### [WHAT TO DO]
Take the records below and extract, word for word, the lines from the one containing "(762, 272) = (280, 450): turquoise" through the final line, inclusive. Omit pictures.

+--

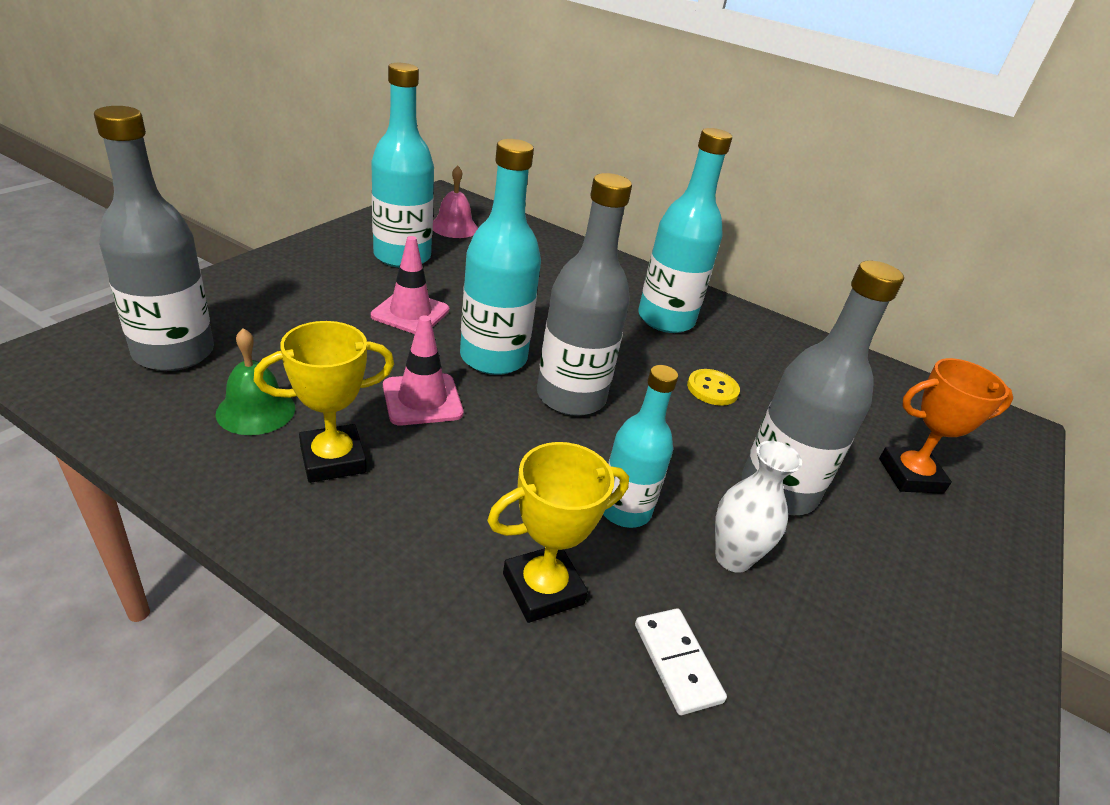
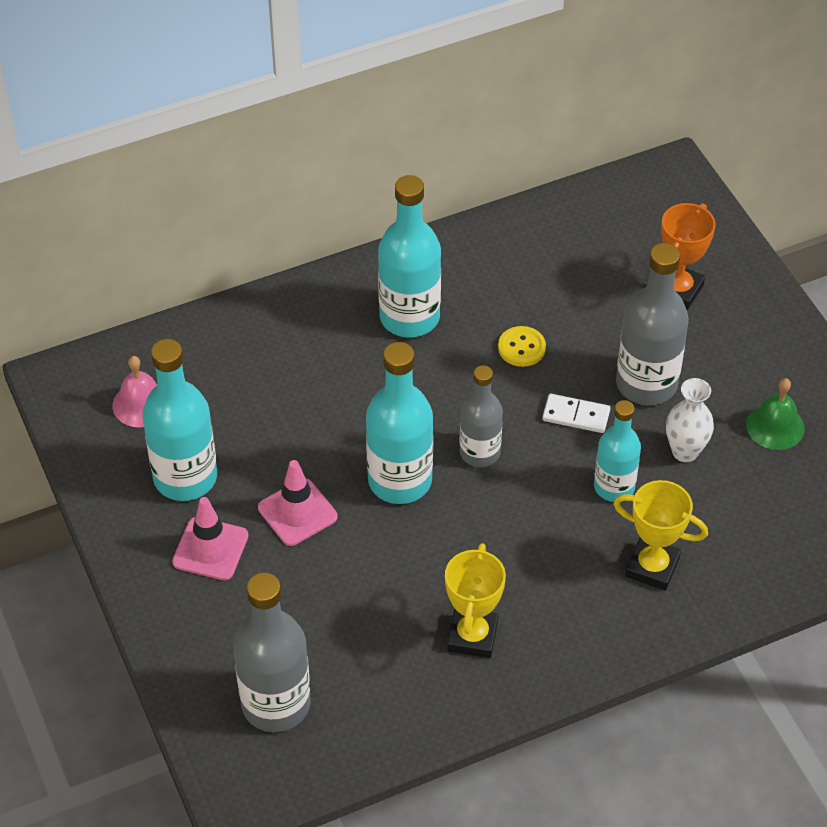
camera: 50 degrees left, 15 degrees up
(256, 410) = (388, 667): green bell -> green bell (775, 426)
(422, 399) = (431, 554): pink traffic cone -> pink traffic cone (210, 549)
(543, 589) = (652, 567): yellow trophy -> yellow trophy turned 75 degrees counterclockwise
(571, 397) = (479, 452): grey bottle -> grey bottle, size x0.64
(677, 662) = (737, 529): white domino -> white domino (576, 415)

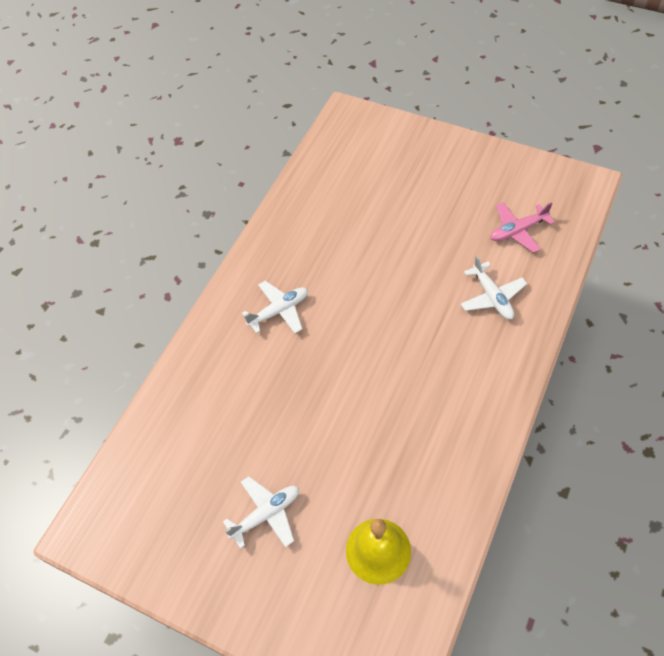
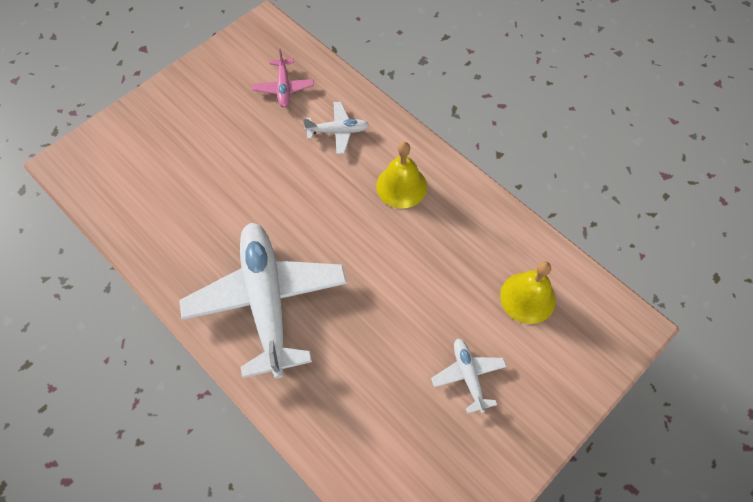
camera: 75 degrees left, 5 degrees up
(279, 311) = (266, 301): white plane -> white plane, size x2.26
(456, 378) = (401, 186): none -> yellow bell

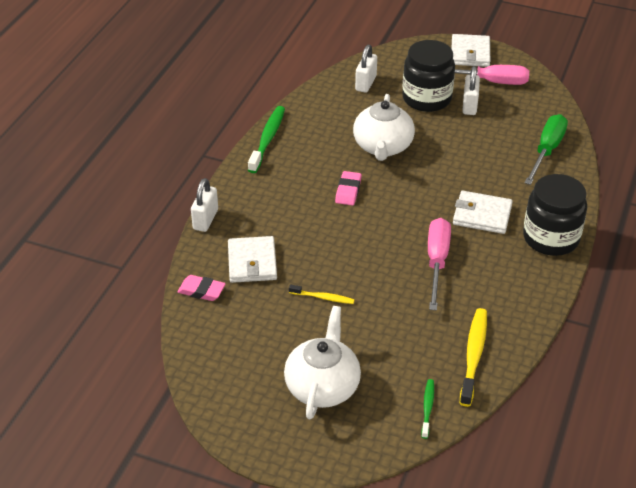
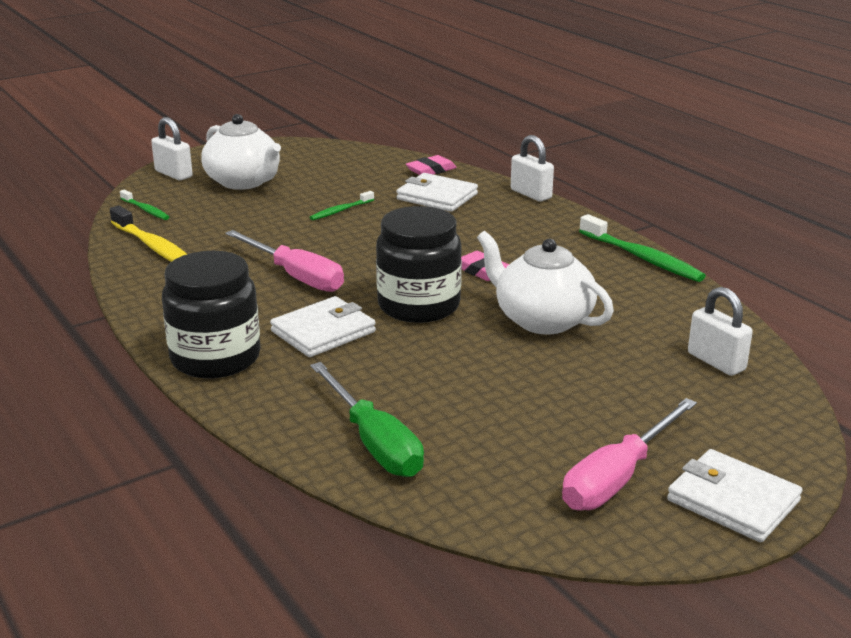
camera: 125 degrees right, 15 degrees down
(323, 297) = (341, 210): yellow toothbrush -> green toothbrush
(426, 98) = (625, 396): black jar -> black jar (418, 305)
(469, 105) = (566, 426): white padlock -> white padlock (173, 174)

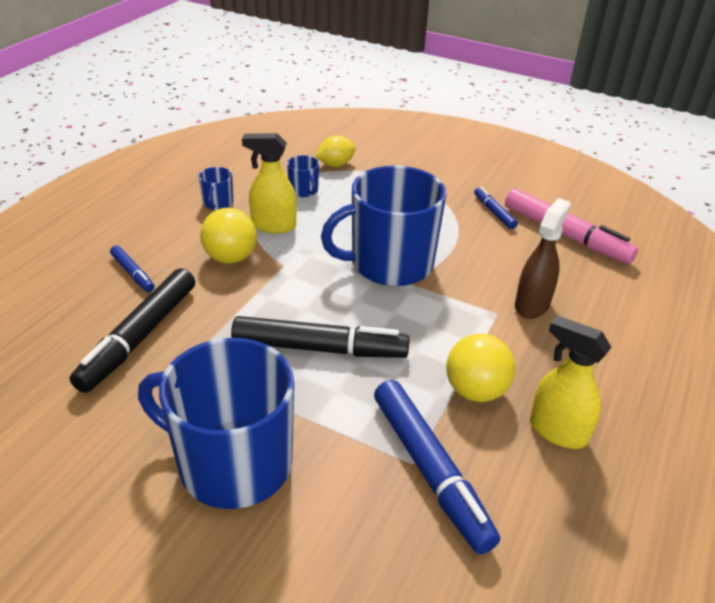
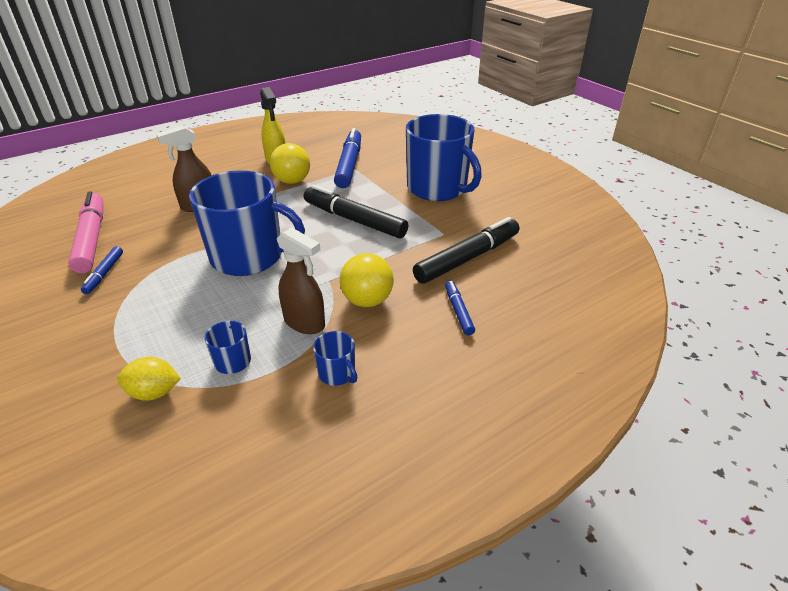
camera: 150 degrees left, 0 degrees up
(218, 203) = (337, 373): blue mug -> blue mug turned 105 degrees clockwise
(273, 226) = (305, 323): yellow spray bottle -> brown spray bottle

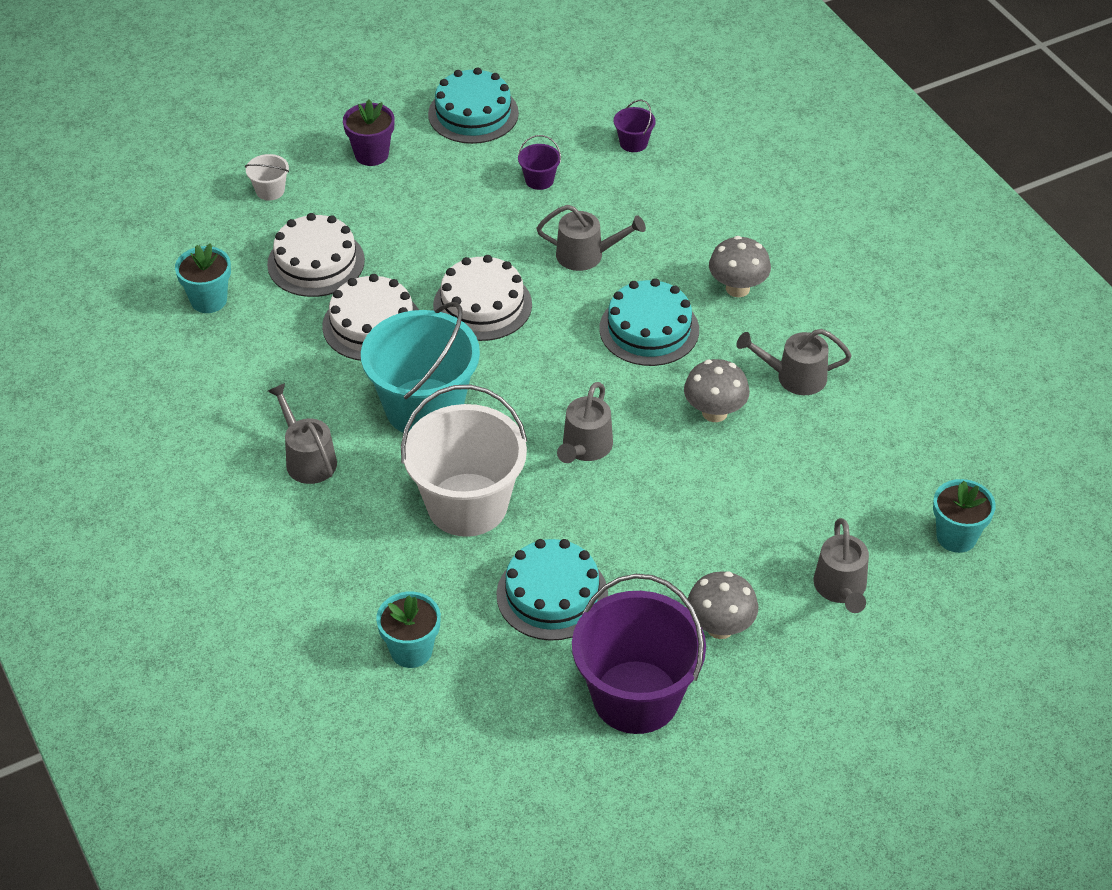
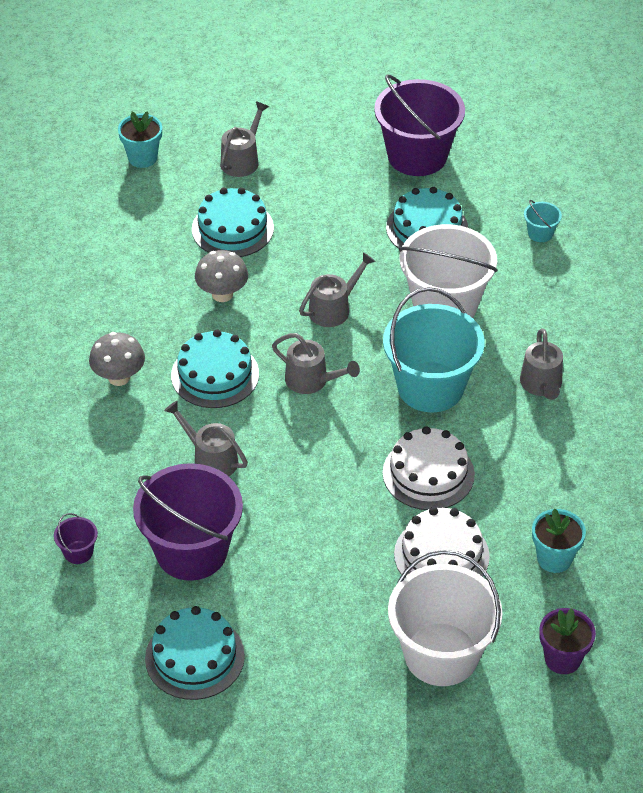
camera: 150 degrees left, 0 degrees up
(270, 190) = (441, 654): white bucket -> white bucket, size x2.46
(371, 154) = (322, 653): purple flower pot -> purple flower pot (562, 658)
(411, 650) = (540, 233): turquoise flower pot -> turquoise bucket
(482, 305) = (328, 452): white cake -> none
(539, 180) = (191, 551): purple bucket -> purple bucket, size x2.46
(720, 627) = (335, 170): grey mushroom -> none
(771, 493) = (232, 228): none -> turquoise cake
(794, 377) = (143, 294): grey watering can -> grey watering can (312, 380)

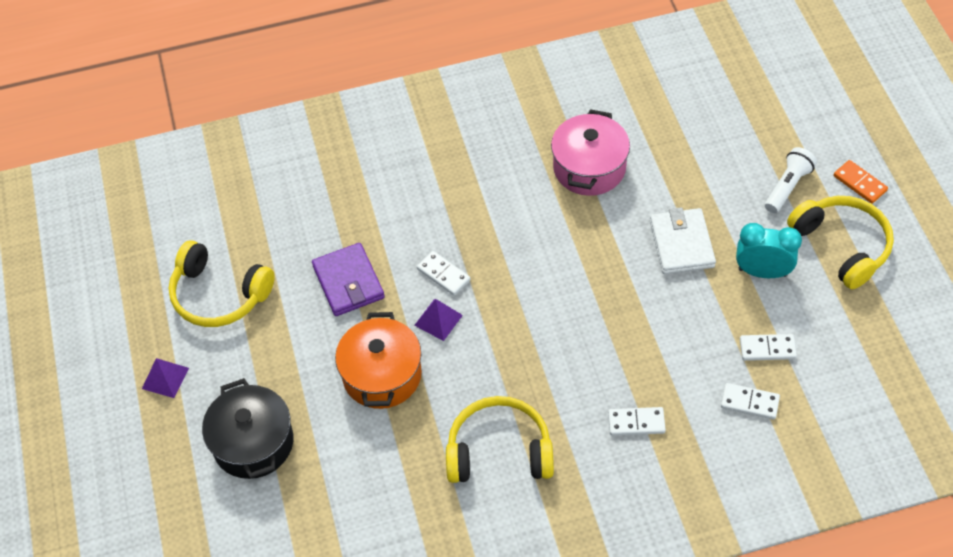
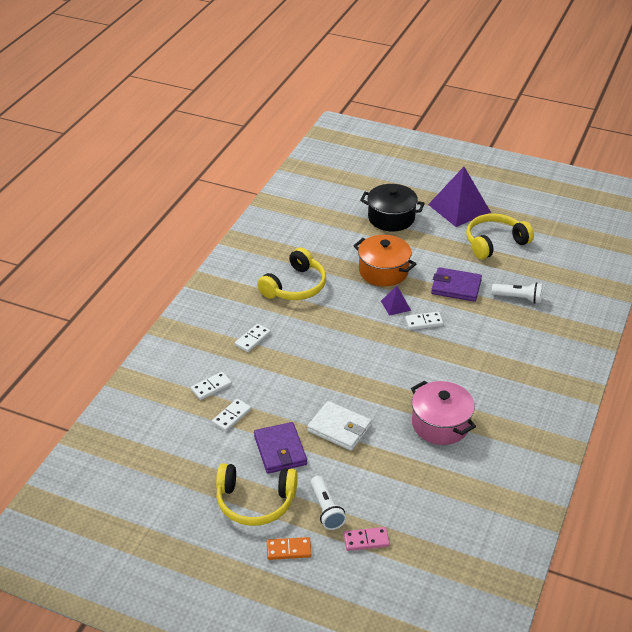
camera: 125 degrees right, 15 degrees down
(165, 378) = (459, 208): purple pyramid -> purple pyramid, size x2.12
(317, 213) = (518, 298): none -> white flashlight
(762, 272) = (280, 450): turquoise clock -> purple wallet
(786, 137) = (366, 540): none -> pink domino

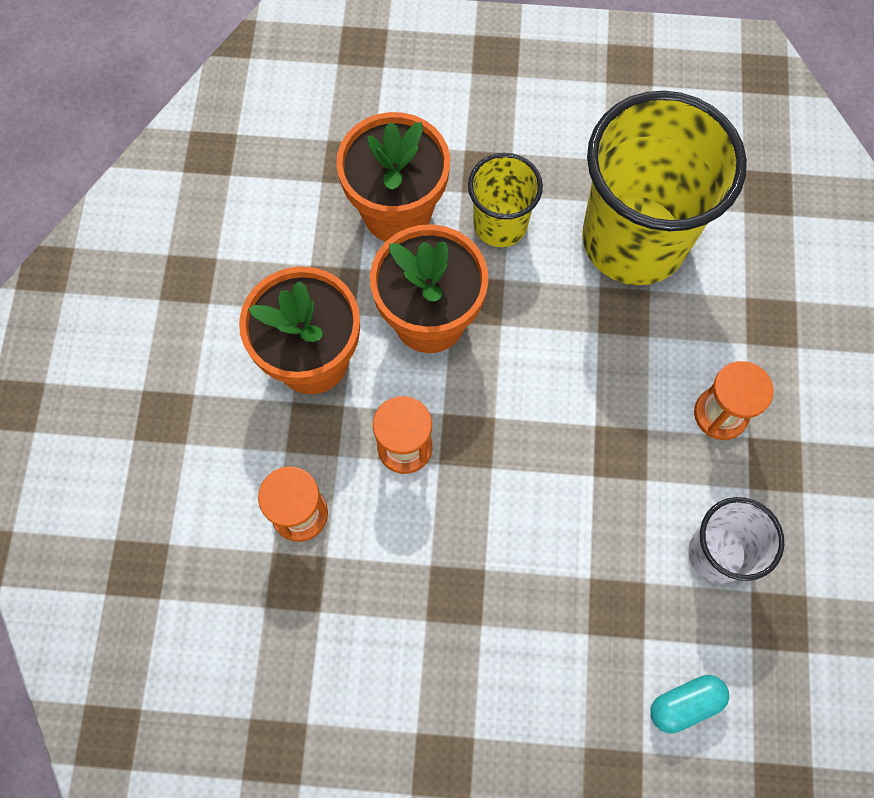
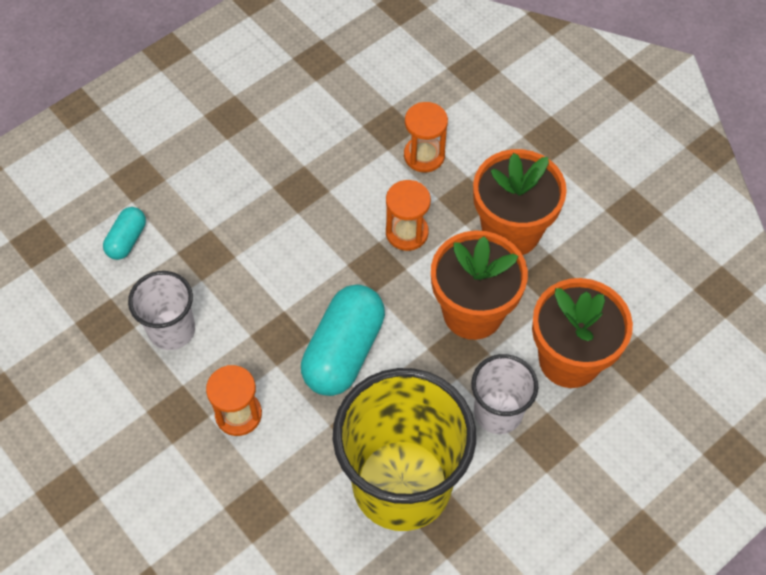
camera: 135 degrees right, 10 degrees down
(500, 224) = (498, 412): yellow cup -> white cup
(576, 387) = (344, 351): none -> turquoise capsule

+--

### [EXERCISE SOLUTION]
(762, 272) = (280, 450): turquoise clock -> purple wallet
(786, 137) = (366, 540): none -> pink domino

camera: 135 degrees right, 10 degrees down
(500, 224) = (498, 412): yellow cup -> white cup
(576, 387) = (344, 351): none -> turquoise capsule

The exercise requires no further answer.